▶ EXERCISE AIM: Look below for lines that hold the string "zener" and copy each one.

[EXTRACTED MATERIAL Boundary: Start]

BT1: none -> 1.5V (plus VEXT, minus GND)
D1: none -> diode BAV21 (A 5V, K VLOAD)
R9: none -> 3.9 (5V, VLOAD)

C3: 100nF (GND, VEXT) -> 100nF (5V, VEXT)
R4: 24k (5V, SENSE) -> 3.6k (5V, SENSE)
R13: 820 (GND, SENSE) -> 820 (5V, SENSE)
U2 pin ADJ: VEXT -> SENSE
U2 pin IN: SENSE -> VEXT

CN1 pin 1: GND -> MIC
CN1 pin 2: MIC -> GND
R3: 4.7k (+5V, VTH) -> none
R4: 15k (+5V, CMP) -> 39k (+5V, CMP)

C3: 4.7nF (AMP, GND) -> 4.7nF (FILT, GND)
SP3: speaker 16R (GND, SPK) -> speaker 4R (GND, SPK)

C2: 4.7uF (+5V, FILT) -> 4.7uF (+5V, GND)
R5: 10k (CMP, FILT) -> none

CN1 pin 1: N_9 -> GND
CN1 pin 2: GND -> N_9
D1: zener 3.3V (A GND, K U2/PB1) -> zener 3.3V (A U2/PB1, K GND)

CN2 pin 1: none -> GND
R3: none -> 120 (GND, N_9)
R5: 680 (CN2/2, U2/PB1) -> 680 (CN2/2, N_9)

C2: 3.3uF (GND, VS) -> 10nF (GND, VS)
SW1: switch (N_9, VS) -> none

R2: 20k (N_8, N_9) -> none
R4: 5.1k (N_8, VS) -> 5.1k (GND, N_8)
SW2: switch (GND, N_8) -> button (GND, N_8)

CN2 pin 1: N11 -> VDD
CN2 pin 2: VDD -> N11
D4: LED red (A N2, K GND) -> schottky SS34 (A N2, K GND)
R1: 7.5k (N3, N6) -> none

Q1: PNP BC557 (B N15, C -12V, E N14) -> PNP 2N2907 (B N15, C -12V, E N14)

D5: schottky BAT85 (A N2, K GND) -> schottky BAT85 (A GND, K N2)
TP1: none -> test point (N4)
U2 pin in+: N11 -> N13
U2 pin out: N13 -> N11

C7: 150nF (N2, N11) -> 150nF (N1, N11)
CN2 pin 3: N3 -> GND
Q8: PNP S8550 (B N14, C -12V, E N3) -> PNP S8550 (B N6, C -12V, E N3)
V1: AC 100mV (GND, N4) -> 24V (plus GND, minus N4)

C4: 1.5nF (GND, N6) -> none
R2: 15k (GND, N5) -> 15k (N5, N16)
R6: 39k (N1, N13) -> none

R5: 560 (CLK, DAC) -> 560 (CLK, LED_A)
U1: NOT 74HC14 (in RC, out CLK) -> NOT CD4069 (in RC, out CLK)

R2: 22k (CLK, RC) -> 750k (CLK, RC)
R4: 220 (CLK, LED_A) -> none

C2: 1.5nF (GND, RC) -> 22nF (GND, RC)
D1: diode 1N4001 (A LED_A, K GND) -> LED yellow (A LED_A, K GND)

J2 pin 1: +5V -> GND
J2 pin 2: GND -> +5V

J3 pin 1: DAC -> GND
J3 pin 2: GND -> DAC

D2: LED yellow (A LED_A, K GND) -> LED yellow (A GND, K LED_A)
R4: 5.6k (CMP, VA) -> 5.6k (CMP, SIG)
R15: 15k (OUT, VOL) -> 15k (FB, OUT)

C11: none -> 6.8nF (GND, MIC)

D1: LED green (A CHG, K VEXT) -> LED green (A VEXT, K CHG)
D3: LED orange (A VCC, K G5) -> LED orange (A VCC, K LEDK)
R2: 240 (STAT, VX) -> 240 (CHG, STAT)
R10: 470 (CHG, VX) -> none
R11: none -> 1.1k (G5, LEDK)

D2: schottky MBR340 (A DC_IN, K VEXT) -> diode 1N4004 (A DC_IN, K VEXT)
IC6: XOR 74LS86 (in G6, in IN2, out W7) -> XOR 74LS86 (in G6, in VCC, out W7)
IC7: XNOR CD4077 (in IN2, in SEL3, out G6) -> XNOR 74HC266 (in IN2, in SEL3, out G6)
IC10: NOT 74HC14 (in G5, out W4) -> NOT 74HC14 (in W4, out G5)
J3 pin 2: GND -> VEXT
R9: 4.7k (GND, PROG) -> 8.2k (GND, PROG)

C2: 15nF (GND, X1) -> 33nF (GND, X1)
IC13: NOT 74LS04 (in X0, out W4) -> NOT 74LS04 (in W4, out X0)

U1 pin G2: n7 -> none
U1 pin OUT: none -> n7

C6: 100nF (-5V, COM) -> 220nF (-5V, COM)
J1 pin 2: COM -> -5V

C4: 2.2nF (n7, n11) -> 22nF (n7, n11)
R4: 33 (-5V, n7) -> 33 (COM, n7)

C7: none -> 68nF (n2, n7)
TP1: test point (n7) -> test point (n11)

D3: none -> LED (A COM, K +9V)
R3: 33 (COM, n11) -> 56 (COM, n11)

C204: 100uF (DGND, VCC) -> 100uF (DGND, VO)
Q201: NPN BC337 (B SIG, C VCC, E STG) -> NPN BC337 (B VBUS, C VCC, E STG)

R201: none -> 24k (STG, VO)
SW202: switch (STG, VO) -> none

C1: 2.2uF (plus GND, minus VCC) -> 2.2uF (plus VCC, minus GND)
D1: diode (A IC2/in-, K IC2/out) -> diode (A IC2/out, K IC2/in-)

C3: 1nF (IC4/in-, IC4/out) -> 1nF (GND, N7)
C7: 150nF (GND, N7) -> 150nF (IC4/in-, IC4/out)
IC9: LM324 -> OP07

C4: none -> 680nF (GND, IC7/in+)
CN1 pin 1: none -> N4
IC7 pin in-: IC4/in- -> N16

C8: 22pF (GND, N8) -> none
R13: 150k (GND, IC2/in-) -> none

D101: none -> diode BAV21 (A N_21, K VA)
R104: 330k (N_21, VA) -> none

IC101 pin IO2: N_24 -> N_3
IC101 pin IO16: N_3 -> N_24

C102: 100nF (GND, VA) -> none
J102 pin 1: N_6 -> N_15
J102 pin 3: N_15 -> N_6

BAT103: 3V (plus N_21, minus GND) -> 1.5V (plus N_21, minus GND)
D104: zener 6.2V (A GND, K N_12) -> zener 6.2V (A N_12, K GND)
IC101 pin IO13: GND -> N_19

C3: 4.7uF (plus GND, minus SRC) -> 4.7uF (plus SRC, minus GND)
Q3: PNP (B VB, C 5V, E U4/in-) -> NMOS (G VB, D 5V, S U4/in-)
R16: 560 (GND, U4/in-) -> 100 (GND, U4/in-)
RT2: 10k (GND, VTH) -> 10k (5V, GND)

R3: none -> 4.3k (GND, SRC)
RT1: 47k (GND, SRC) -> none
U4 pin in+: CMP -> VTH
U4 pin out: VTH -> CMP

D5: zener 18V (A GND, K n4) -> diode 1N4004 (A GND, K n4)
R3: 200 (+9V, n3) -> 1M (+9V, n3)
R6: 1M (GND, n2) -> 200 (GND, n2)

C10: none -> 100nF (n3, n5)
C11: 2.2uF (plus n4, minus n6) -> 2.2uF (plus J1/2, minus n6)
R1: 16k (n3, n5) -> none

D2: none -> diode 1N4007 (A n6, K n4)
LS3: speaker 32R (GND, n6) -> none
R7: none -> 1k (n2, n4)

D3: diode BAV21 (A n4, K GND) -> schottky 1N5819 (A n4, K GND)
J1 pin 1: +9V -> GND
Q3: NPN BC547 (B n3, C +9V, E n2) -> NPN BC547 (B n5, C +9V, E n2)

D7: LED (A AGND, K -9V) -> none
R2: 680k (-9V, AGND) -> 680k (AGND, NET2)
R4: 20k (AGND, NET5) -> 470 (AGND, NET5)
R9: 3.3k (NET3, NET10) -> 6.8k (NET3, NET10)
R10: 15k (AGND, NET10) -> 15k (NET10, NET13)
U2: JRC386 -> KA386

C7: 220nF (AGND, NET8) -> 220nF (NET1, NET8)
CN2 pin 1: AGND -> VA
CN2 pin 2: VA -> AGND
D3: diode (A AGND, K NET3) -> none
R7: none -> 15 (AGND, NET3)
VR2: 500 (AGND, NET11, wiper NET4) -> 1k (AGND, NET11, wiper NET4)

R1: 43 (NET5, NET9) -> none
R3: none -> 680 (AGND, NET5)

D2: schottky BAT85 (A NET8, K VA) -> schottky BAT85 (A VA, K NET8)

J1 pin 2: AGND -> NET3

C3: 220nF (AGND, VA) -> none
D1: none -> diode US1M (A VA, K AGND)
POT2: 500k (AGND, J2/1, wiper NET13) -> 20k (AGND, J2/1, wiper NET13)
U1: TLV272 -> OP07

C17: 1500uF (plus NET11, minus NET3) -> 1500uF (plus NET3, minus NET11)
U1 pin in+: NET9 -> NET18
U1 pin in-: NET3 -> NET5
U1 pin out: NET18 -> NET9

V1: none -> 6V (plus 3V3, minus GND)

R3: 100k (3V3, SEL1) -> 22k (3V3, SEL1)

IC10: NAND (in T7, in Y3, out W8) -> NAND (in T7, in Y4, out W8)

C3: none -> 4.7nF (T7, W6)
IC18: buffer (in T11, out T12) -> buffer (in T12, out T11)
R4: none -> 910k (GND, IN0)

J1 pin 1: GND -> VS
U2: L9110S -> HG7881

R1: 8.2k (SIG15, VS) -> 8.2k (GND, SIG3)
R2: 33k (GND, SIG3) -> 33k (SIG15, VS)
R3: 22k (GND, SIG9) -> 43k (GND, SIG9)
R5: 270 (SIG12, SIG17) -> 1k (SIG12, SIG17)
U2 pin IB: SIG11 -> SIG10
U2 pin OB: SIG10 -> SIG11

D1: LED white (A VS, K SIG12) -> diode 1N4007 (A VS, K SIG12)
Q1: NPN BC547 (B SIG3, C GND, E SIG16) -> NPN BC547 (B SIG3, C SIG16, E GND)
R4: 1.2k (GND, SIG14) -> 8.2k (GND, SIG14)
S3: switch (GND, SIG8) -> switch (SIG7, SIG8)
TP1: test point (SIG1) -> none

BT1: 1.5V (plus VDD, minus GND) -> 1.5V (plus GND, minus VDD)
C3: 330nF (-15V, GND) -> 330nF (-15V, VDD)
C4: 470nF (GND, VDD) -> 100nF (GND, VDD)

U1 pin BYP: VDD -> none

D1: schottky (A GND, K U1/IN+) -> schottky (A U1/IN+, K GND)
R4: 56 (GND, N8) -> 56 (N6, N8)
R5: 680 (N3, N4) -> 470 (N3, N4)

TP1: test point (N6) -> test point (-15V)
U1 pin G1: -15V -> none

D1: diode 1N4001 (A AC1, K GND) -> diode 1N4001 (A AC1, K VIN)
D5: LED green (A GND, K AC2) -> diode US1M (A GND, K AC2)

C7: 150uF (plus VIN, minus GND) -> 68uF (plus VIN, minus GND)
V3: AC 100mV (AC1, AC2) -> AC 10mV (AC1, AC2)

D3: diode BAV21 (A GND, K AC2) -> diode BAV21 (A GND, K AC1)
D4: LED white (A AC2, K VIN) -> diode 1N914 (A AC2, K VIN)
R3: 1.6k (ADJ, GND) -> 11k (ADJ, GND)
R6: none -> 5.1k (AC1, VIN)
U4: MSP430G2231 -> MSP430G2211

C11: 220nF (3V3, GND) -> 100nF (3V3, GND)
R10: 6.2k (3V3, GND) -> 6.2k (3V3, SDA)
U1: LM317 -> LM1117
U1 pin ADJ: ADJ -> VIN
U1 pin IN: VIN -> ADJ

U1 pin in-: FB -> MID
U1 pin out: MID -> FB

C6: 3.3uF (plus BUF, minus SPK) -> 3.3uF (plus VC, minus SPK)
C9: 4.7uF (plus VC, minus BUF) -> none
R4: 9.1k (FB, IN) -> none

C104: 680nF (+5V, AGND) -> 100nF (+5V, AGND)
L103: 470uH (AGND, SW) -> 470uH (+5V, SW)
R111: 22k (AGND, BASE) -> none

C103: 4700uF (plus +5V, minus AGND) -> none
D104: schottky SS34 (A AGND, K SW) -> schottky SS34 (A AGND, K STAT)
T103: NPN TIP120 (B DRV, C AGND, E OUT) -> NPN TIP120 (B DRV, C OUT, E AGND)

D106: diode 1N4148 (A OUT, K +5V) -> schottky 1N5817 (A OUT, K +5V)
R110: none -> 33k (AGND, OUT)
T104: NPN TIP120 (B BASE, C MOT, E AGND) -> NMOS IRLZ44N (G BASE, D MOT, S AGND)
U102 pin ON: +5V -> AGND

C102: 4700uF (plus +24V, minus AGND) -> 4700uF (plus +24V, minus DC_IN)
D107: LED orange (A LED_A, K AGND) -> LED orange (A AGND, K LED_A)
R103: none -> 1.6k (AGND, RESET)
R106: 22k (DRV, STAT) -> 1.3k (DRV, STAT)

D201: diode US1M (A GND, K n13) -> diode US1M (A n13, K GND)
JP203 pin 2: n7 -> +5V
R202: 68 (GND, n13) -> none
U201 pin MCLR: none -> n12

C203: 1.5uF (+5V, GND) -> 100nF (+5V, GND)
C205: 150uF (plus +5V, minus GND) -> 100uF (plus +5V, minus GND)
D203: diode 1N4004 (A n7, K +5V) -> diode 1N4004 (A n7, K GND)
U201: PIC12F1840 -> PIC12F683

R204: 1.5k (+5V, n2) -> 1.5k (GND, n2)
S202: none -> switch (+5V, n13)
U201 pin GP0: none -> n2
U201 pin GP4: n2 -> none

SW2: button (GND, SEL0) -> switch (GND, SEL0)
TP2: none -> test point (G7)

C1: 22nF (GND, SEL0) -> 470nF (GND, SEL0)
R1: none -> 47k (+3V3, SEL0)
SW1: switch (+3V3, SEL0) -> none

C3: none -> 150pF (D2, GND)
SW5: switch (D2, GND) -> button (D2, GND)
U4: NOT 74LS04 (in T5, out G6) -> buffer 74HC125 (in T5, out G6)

[EXTRACTED MATERIAL Boundary: End]

▶ EXERCISE RESULT:
D1: zener 3.3V (A GND, K U2/PB1) -> zener 3.3V (A U2/PB1, K GND)
D104: zener 6.2V (A GND, K N_12) -> zener 6.2V (A N_12, K GND)
D5: zener 18V (A GND, K n4) -> diode 1N4004 (A GND, K n4)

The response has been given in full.